What to do → Print every line of the material below without any changes, but leave the picture out.
==*==
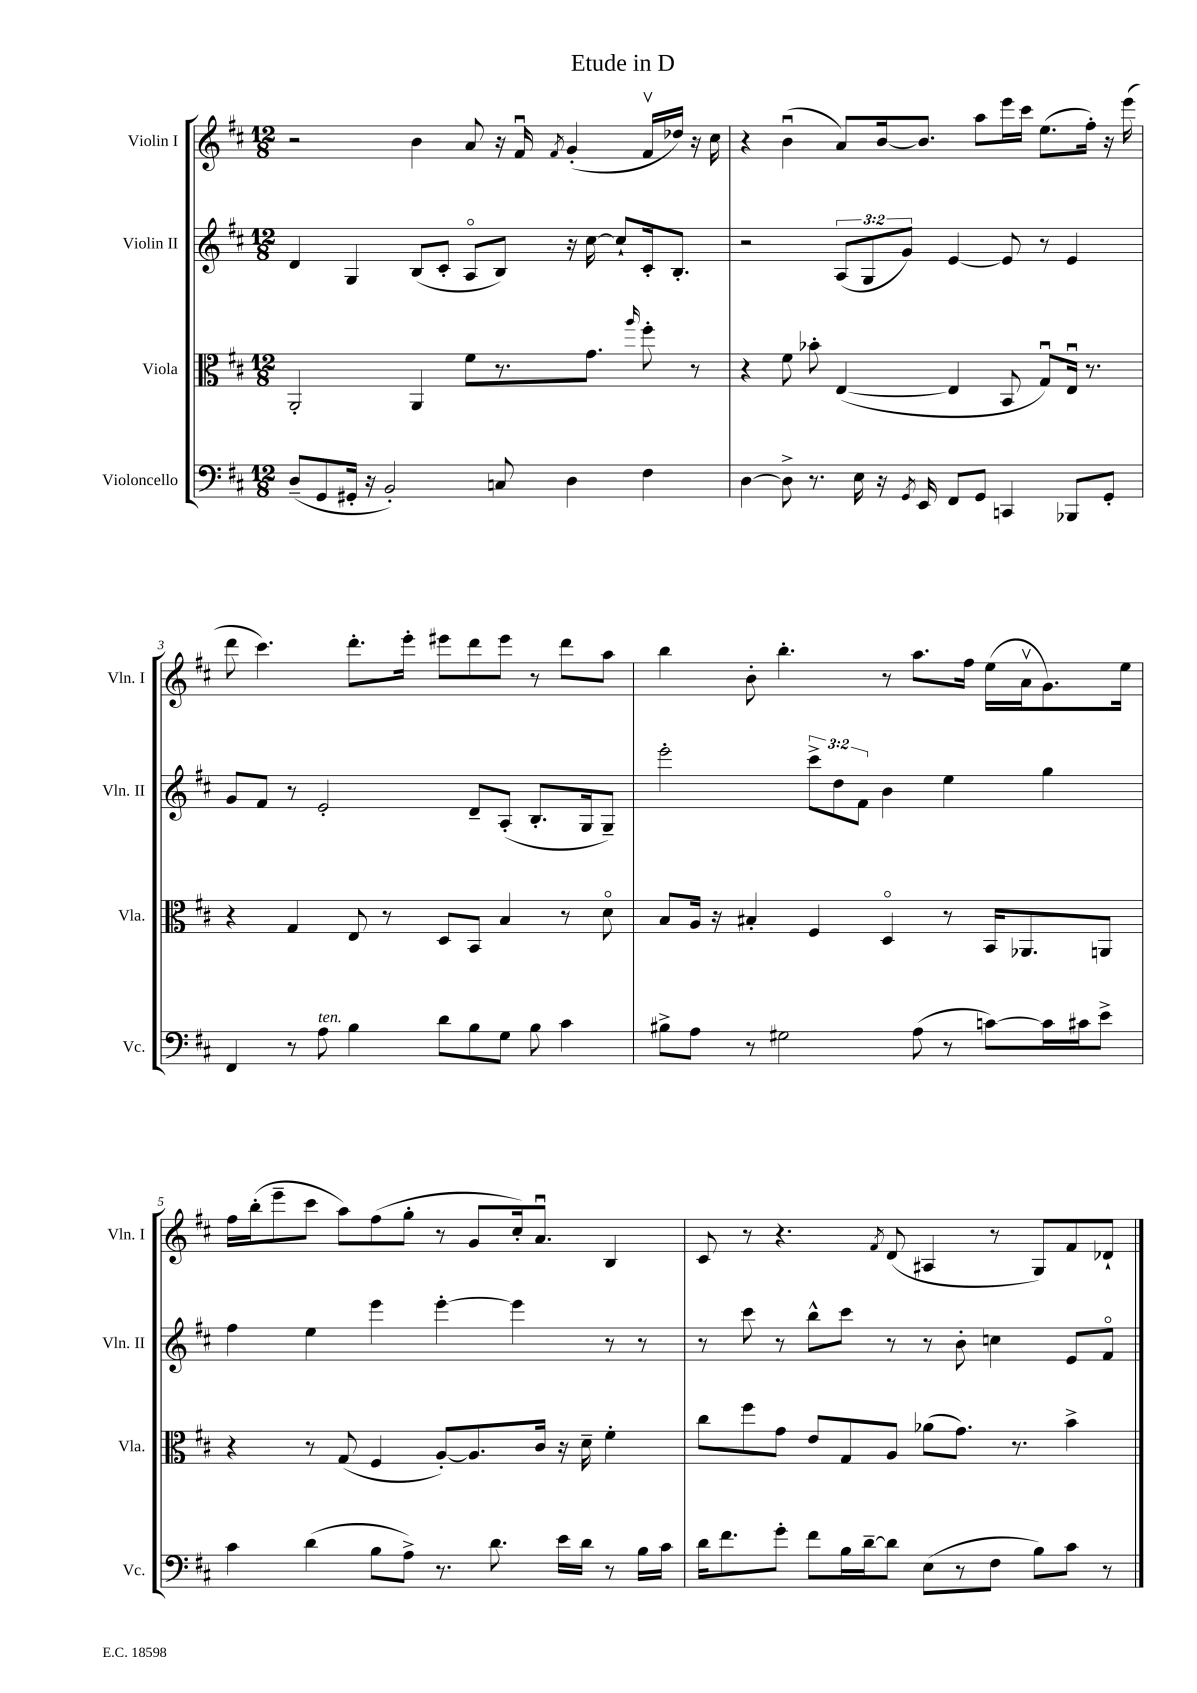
\header { title = "Etude in D" }
<<
\new StaffGroup <<
\new Staff = "s0" \with { instrumentName = "Violin I" shortInstrumentName = "Vln. I" } {
    \clef treble \key d \major \numericTimeSignature \time 12/8
    \autoBeamOff r2 b'4 a'8 r16 fis'16\downbow \acciaccatura { fis'8 } g'4-.( fis'16[\upbow des''16]) r16 cis''16 |
    r4 b'4\downbow( a'8[) b'16~ b'8.] a''8[ e'''16 cis'''16] e''8.[( fis''16]-.) r16 e'''16( |
    d'''8 cis'''4.) d'''8.[-. e'''16]-. eis'''8[ d'''8 eis'''8] r8 d'''8[ a''8] |
    b''4 b'8-. b''4.-. r8 a''8.[ fis''16] e''16[( a'16\upbow g'8.) e''16] |
    fis''16[ b''16-.( e'''8-- cis'''8] a''8[) fis''8( g''8]-. r8 g'8[ cis''16-.) a'8.]\downbow b4 |
    cis'8 r8 r4. \acciaccatura { fis'8 } d'8( ais4 r8 g8[) fis'8 des'8]-! \bar "|." |
}
\new Staff = "s1" \with { instrumentName = "Violin II" shortInstrumentName = "Vln. II" } {
    \clef treble \key d \major \numericTimeSignature \time 12/8 \override Staff.TupletNumber.text = #tuplet-number::calc-fraction-text
    \autoBeamOff d'4 g4 b8[( cis'8]-. a8[\flageolet b8]) r16 cis''16~ cis''8[-! cis'16-. b8.]-. |
    r2 \tuplet 3/2 { a8[( g8 g'8]) } e'4~ e'8 r8 e'4 |
    g'8[ fis'8] r8 e'2-. d'8[-- a8]-.( b8.[-. g16 g8]--) |
    e'''2-. \tuplet 3/2 { cis'''8[-> d''8 fis'8] } b'4 e''4 g''4 |
    fis''4 e''4 e'''4 e'''4~-. e'''4 r8 r8 |
    r8 cis'''8 r8 b''8[-^ cis'''8] r8 r8 b'8-. c''4 e'8[ fis'8]\flageolet \bar "|." |
}
\new Staff = "s2" \with { instrumentName = "Viola" shortInstrumentName = "Vla." } {
    \clef alto \key d \major \numericTimeSignature \time 12/8
    \autoBeamOff a,2-. a,4 fis'8[ r8. g'8.] \grace { a''16 } fis''8-. r8 |
    r4 fis'8 bes'8-. e4~( e4 b,8 g8[\downbow) e16]\downbow r8. |
    r4 g4 e8 r8 d8[ b,8] b4 r8 d'8\flageolet |
    b8[ a16] r16 bis4-. fis4 d4\flageolet r8 b,16[ aes,8. a,8] |
    r4 r8 g8( fis4 a8[~-.) a8. cis'16] r16 d'16-- fis'4-. |
    cis''8[ fis''8 g'8] e'8[ g8 a8] aes'8[( g'8.]) r8. b'4-> \bar "|." |
}
\new Staff = "s3" \with { instrumentName = "Violoncello" shortInstrumentName = "Vc." } {
    \clef bass \key d \major \numericTimeSignature \time 12/8
    \autoBeamOff d8[--( g,8 gis,16]-. r16 b,2-.) c8 d4 fis4 |
    d4~ d8-> r8. e16 r16 \acciaccatura { g,8 } e,16 fis,8[ g,8] c,4 bes,,8[ g,8]-. |
    fis,4 r8 a8^\markup { \italic "ten." } b4 d'8[ b8 g8] b8 cis'4 |
    bis8[-> a8] r8 gis2 a8( r8 c'8[~) c'16 cis'16 e'8]-> |
    cis'4 d'4( b8[ a8]->) r8. d'8. e'16[ d'16] r8 b16[ cis'16] |
    d'16[ fis'8. g'8]-. fis'8[ b16 d'16~-- d'8] e8[( r8 fis8] b8[) cis'8] r8 \bar "|." |
}
>>
>>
==*==
Written response →
\header { title = "Etude in D" }
<<
\new StaffGroup <<
\new Staff = "s0" \with { instrumentName = "Violin I" shortInstrumentName = "Vln. I" } {
    \clef treble \key d \major \numericTimeSignature \time 12/8
    \autoBeamOff r2 b'4 a'8 r16 fis'16\downbow \acciaccatura { fis'8 } g'4-.( fis'16[\upbow des''16]) r16 cis''16 |
    r4 b'4\downbow( a'8[) b'16~ b'8.] a''8[ e'''16 cis'''16] e''8.[( fis''16]-.) r16 e'''16( |
    d'''8 cis'''4.) d'''8.[-. e'''16]-. eis'''8[ d'''8 eis'''8] r8 d'''8[ a''8] |
    b''4 b'8-. b''4.-. r8 a''8.[ fis''16] e''16[( a'16\upbow g'8.) e''16] |
    fis''16[ b''16-.( e'''8-- cis'''8] a''8[) fis''8( g''8]-. r8 g'8[ cis''16-.) a'8.]\downbow b4 |
    cis'8 r8 r4. \acciaccatura { fis'8 } d'8( ais4 r8 g8[) fis'8 des'8]-! \bar "|." |
}
\new Staff = "s1" \with { instrumentName = "Violin II" shortInstrumentName = "Vln. II" } {
    \clef treble \key d \major \numericTimeSignature \time 12/8 \override Staff.TupletNumber.text = #tuplet-number::calc-fraction-text
    \autoBeamOff d'4 g4 b8[( cis'8]-. a8[\flageolet b8]) r16 cis''16~ cis''8[-! cis'16-. b8.]-. |
    r2 \tuplet 3/2 { a8[( g8 g'8]) } e'4~ e'8 r8 e'4 |
    g'8[ fis'8] r8 e'2-. d'8[-- a8]-.( b8.[-. g16 g8]--) |
    e'''2-. \tuplet 3/2 { cis'''8[-> d''8 fis'8] } b'4 e''4 g''4 |
    fis''4 e''4 e'''4 e'''4~-. e'''4 r8 r8 |
    r8 cis'''8 r8 b''8[-^ cis'''8] r8 r8 b'8-. c''4 e'8[ fis'8]\flageolet \bar "|." |
}
\new Staff = "s2" \with { instrumentName = "Viola" shortInstrumentName = "Vla." } {
    \clef alto \key d \major \numericTimeSignature \time 12/8
    \autoBeamOff a,2-. a,4 fis'8[ r8. g'8.] \grace { a''16 } fis''8-. r8 |
    r4 fis'8 bes'8-. e4~( e4 b,8 g8[\downbow) e16]\downbow r8. |
    r4 g4 e8 r8 d8[ b,8] b4 r8 d'8\flageolet |
    b8[ a16] r16 bis4-. fis4 d4\flageolet r8 b,16[ aes,8. a,8] |
    r4 r8 g8( fis4 a8[~-.) a8. cis'16] r16 d'16-- fis'4-. |
    cis''8[ fis''8 g'8] e'8[ g8 a8] aes'8[( g'8.]) r8. b'4-> \bar "|." |
}
\new Staff = "s3" \with { instrumentName = "Violoncello" shortInstrumentName = "Vc." } {
    \clef bass \key d \major \numericTimeSignature \time 12/8
    \autoBeamOff d8[--( g,8 gis,16]-. r16 b,2-.) c8 d4 fis4 |
    d4~ d8-> r8. e16 r16 \acciaccatura { g,8 } e,16 fis,8[ g,8] c,4 bes,,8[ g,8]-. |
    fis,4 r8 a8^\markup { \italic "ten." } b4 d'8[ b8 g8] b8 cis'4 |
    bis8[-> a8] r8 gis2 a8( r8 c'8[~) c'16 cis'16 e'8]-> |
    cis'4 d'4( b8[ a8]->) r8. d'8. e'16[ d'16] r8 b16[ cis'16] |
    d'16[ fis'8. g'8]-. fis'8[ b16 d'16~-- d'8] e8[( r8 fis8] b8[) cis'8] r8 \bar "|." |
}
>>
>>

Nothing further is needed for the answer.